[[ DATA SEGMENT, beginning ]]
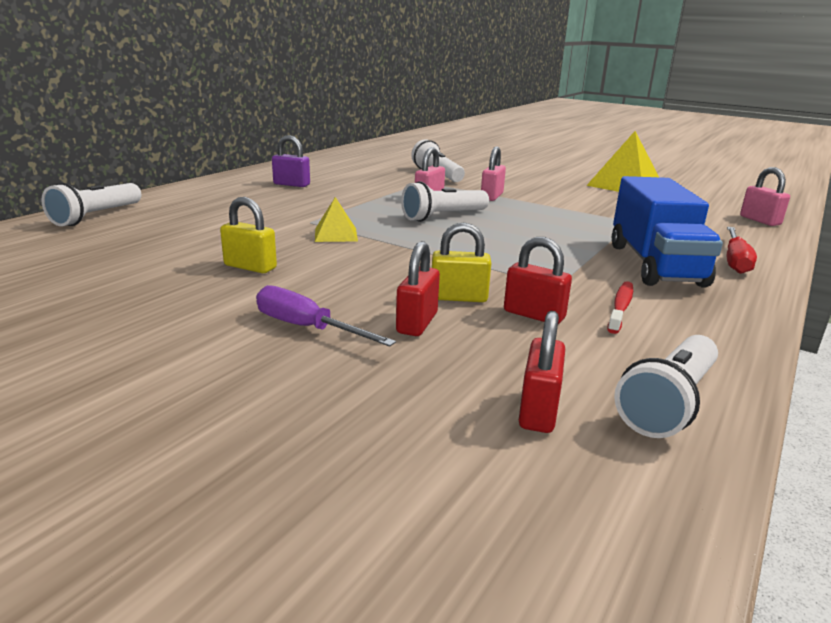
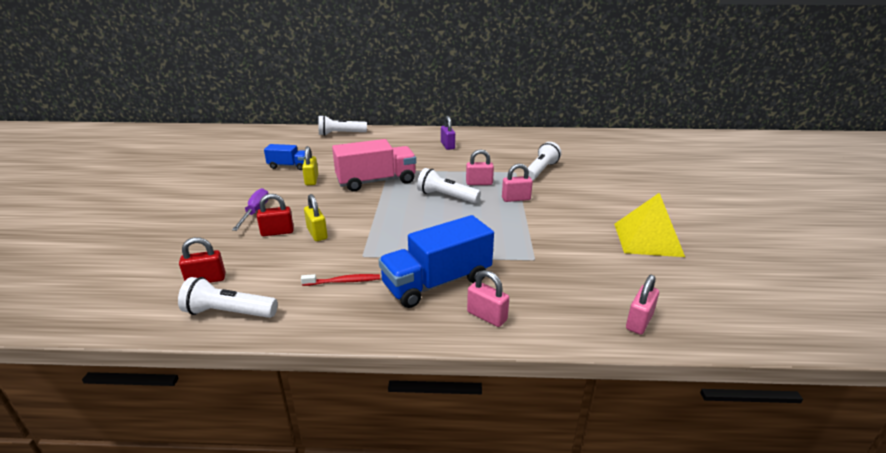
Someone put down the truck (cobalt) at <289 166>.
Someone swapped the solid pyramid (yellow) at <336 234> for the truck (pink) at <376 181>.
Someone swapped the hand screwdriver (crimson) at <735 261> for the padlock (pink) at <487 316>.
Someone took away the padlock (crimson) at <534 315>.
[[ DATA SEGMENT, end ]]
WHAT IS EXPECTED = Restate the final lines of the listing above word for word, beginning at the line that contains "Someone swapped the solid".

RESPONSE FOR THIS EXERCISE =
Someone swapped the solid pyramid (yellow) at <336 234> for the truck (pink) at <376 181>.
Someone swapped the hand screwdriver (crimson) at <735 261> for the padlock (pink) at <487 316>.
Someone took away the padlock (crimson) at <534 315>.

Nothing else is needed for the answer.